Information provided
+++++
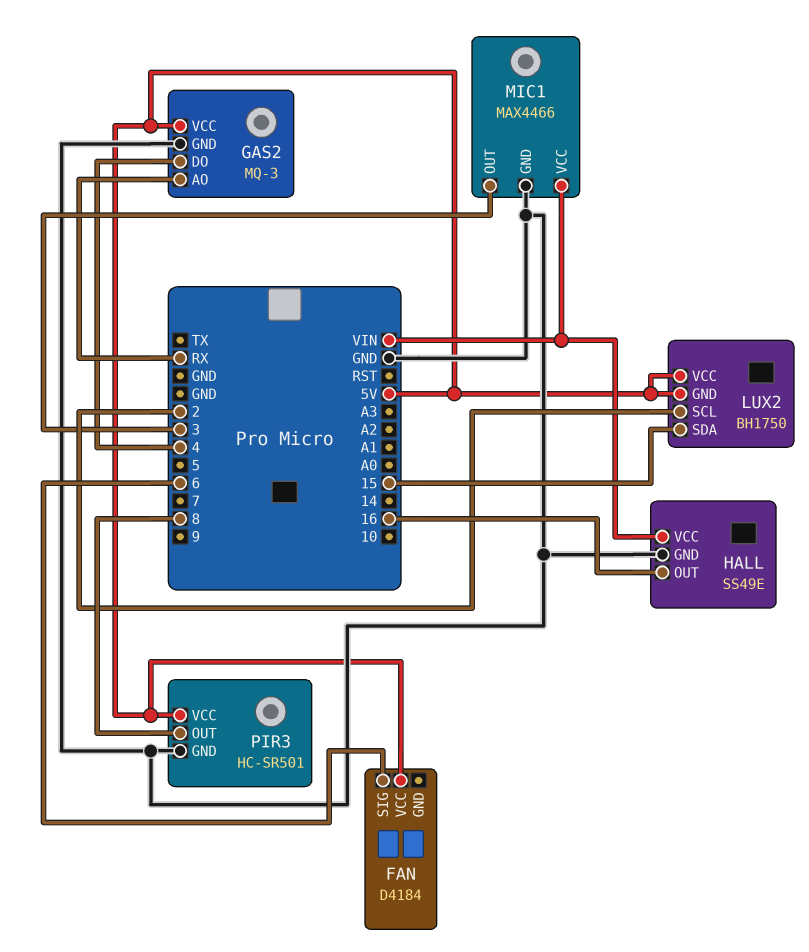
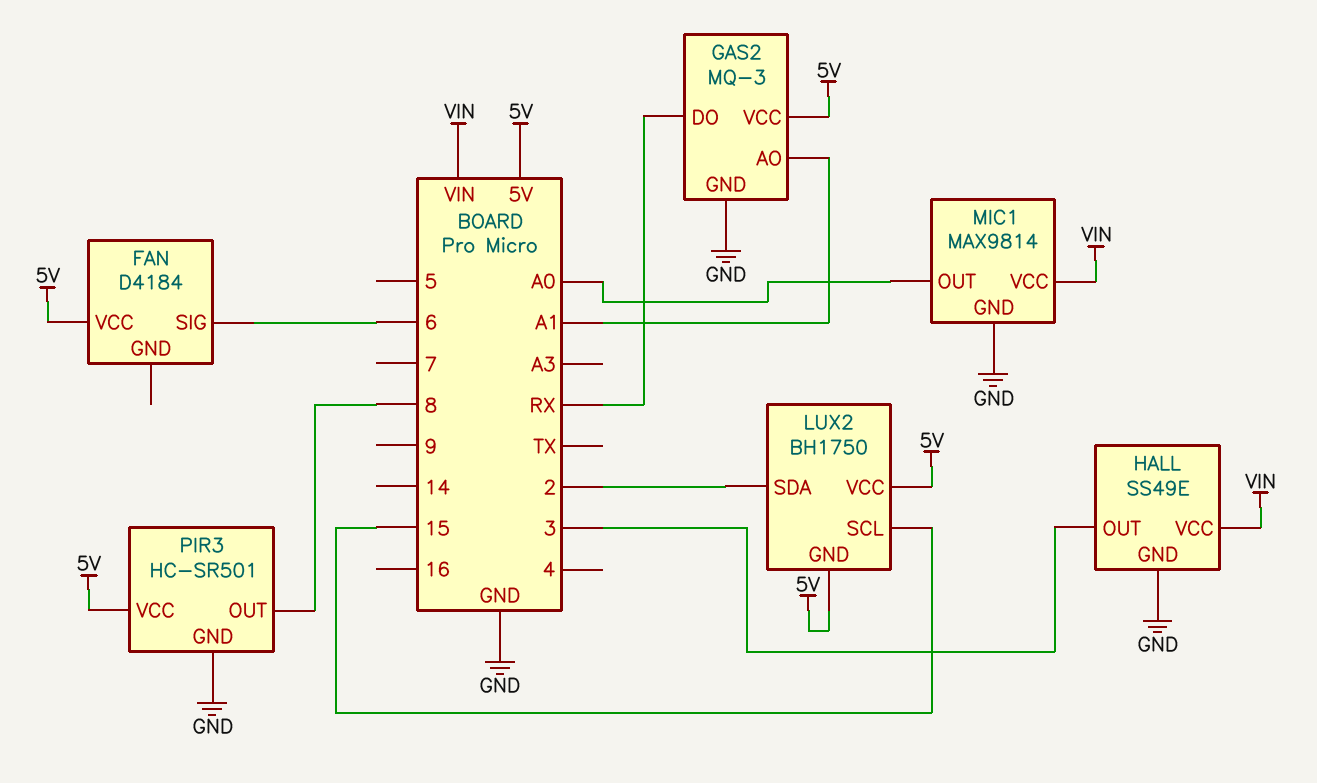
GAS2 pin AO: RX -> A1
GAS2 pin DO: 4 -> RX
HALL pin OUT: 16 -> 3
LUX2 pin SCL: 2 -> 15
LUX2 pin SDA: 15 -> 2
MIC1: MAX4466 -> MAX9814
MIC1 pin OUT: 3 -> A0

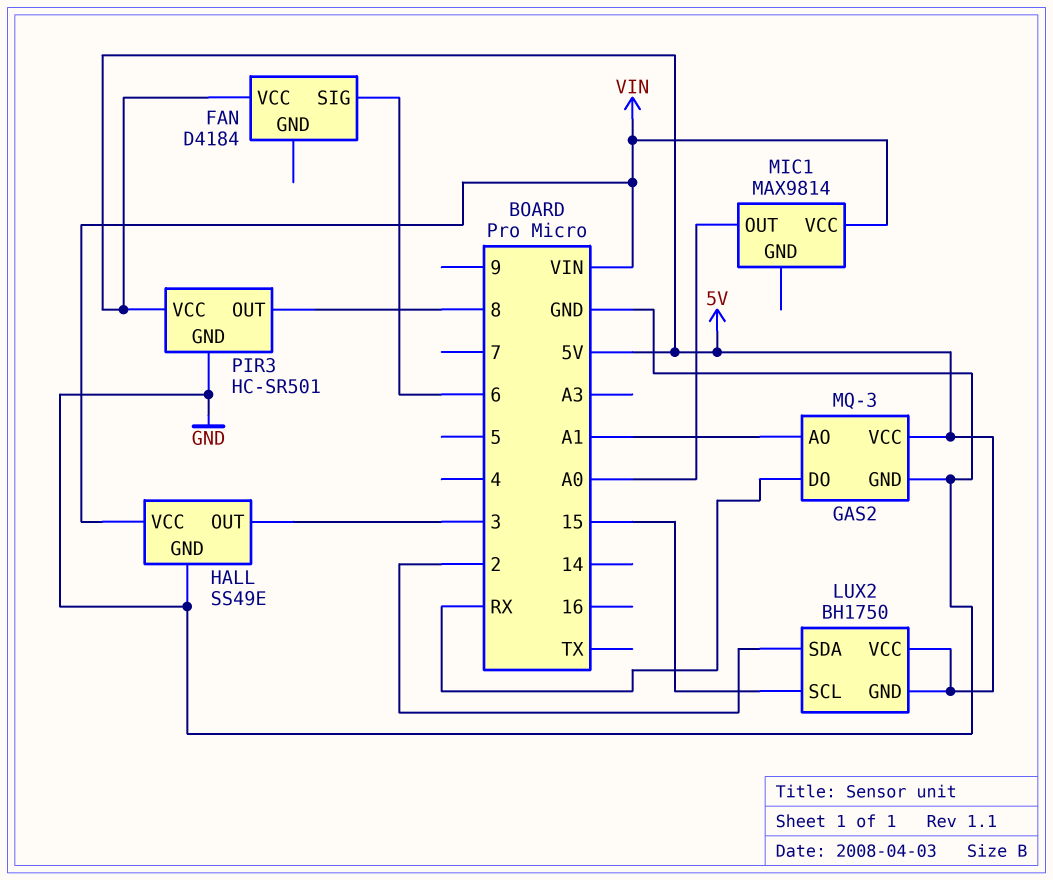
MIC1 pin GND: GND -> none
+++++
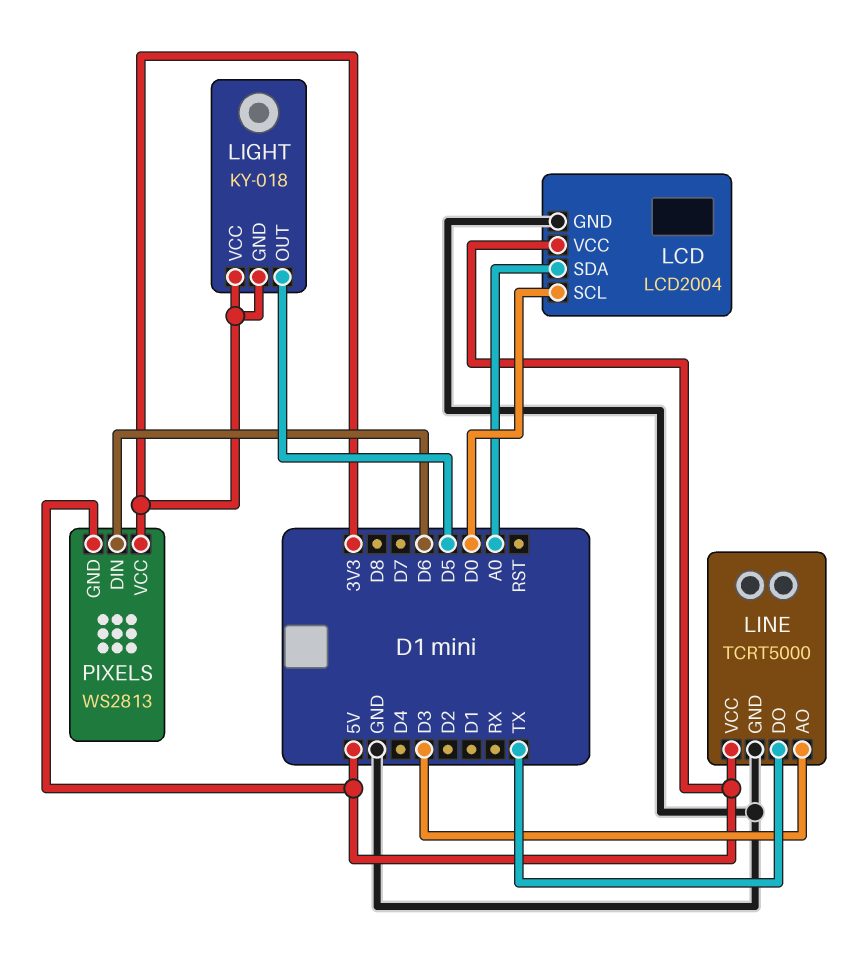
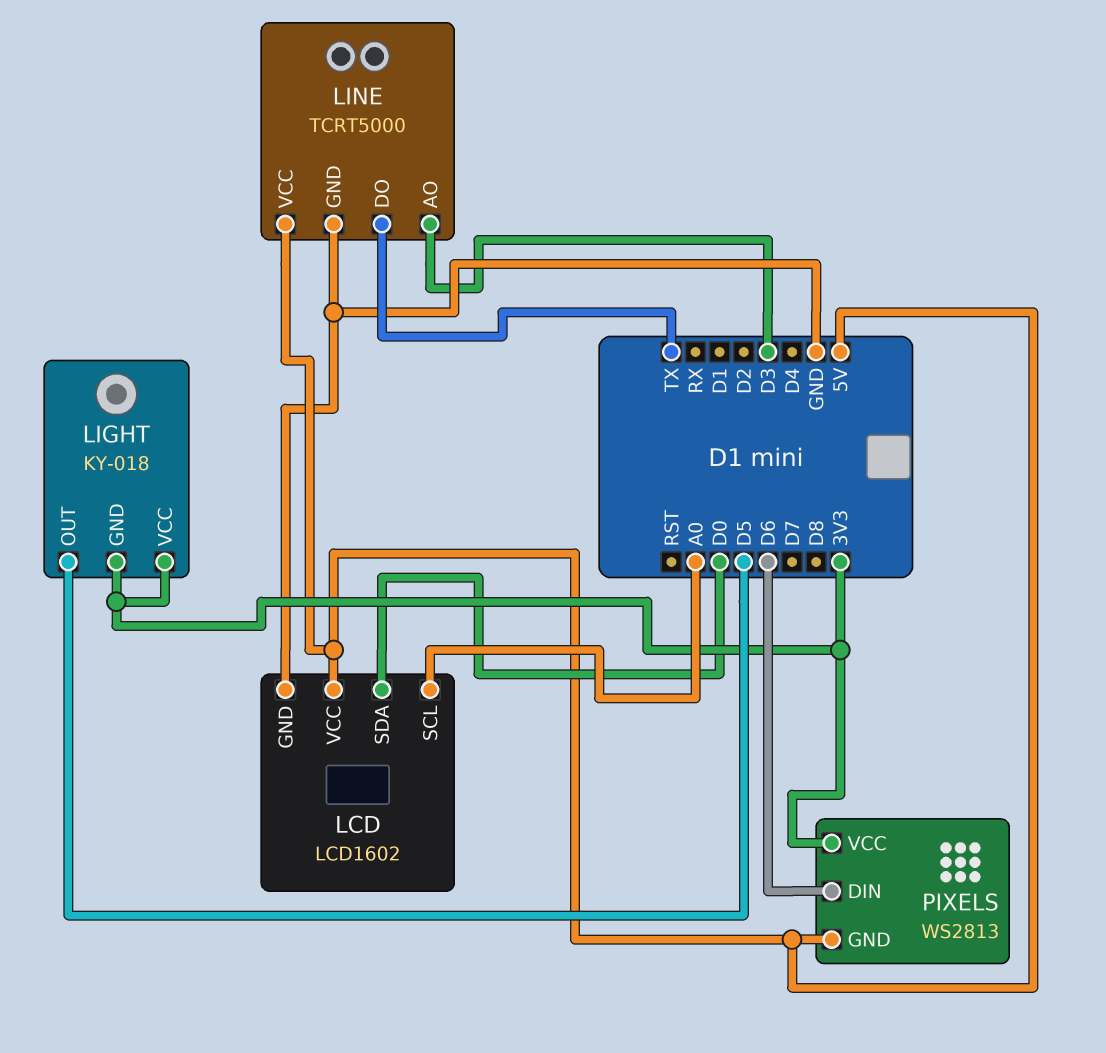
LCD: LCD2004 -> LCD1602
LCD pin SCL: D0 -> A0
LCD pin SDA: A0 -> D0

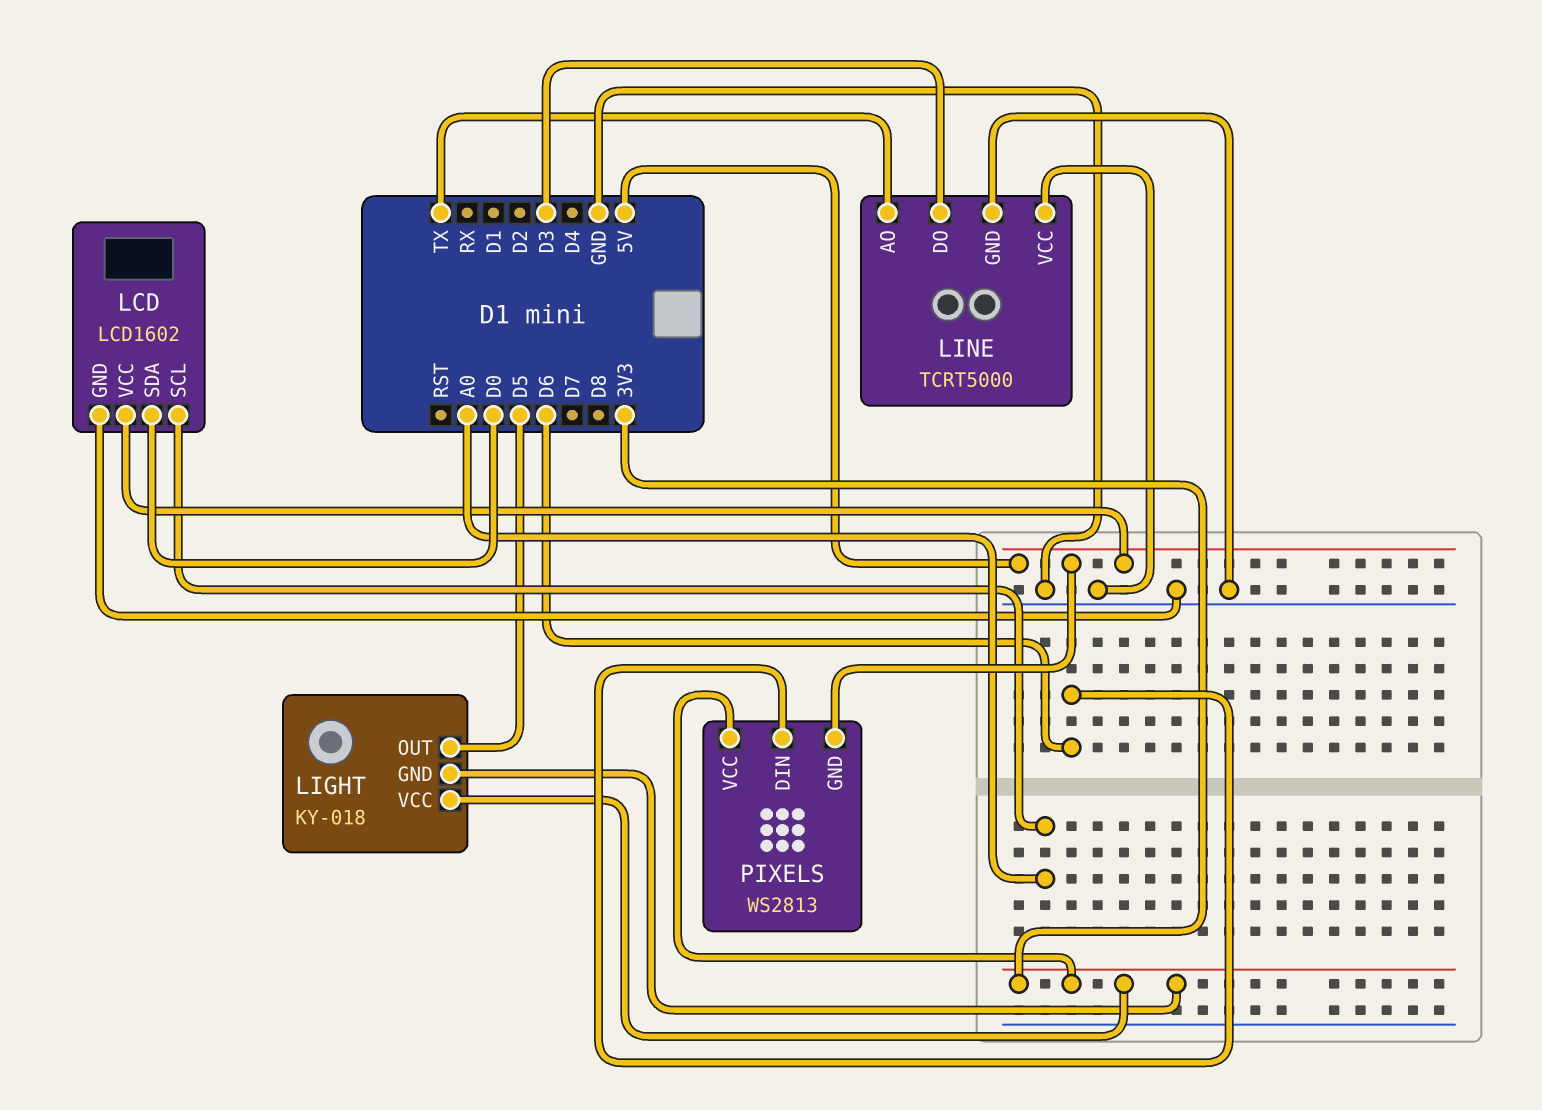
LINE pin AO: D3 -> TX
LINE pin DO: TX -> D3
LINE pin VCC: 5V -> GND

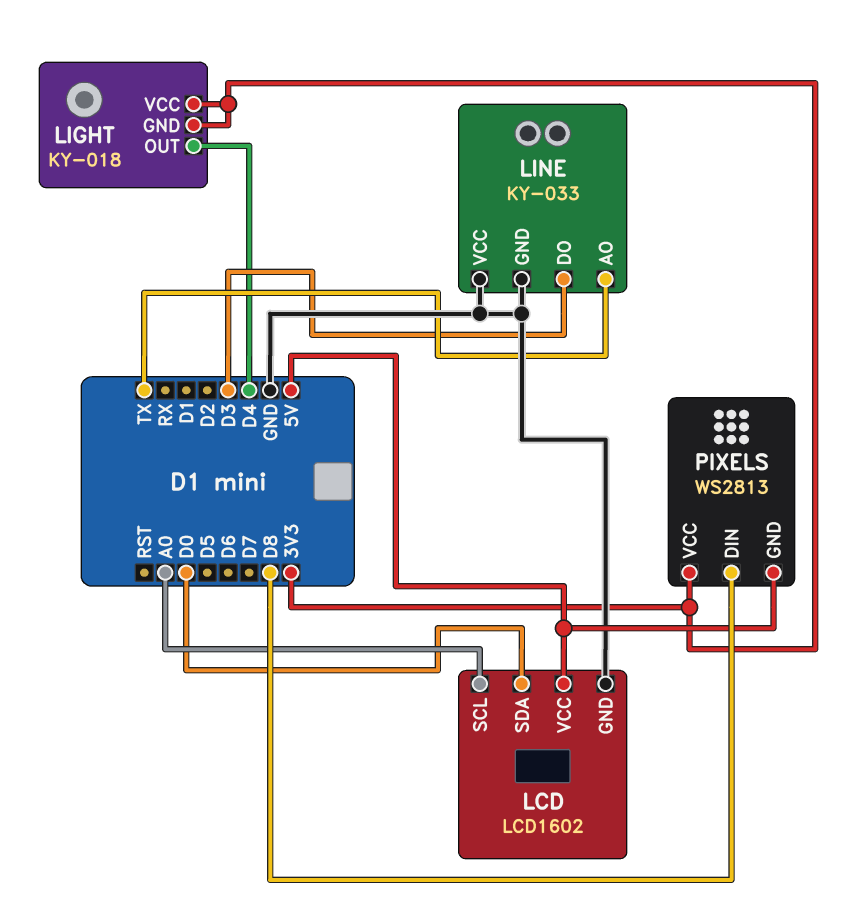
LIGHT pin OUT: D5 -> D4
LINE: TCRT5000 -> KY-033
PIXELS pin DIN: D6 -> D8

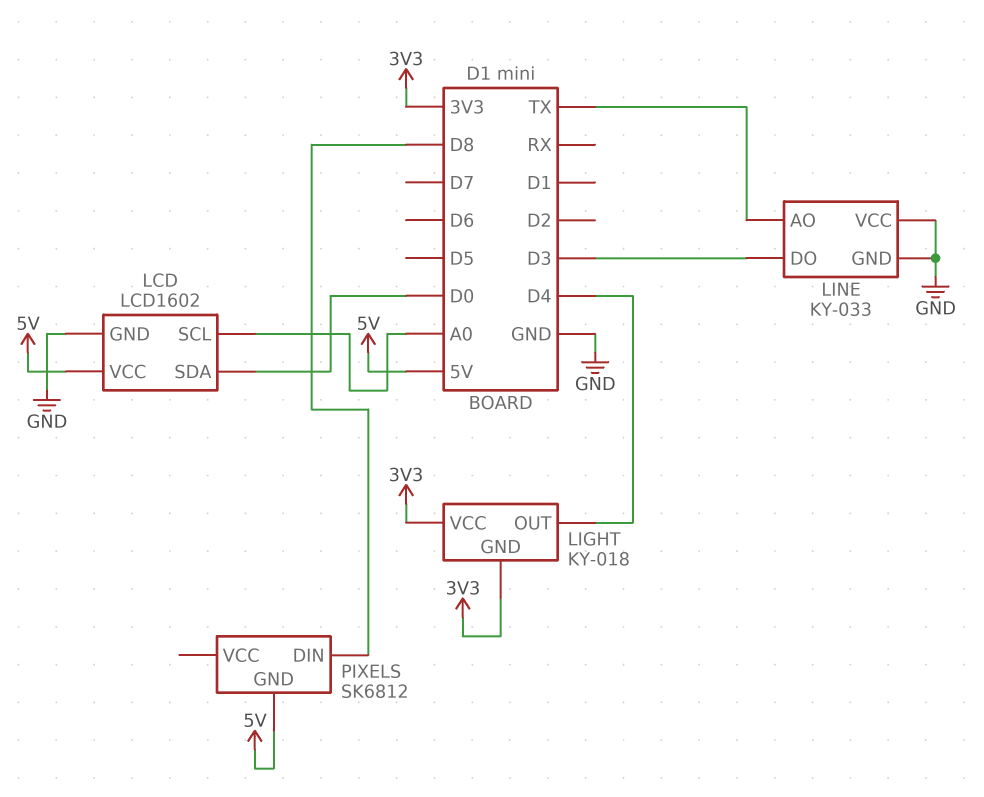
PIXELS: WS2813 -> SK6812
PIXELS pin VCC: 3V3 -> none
+++++
About this task
The answer should consist only of the lines above from the one with "HALL pin OUT: 16 -> 3" through the one with "MIC1 pin GND: GND -> none", repeated exactly, with no pictures among them.

Result below
HALL pin OUT: 16 -> 3
LUX2 pin SCL: 2 -> 15
LUX2 pin SDA: 15 -> 2
MIC1: MAX4466 -> MAX9814
MIC1 pin OUT: 3 -> A0

MIC1 pin GND: GND -> none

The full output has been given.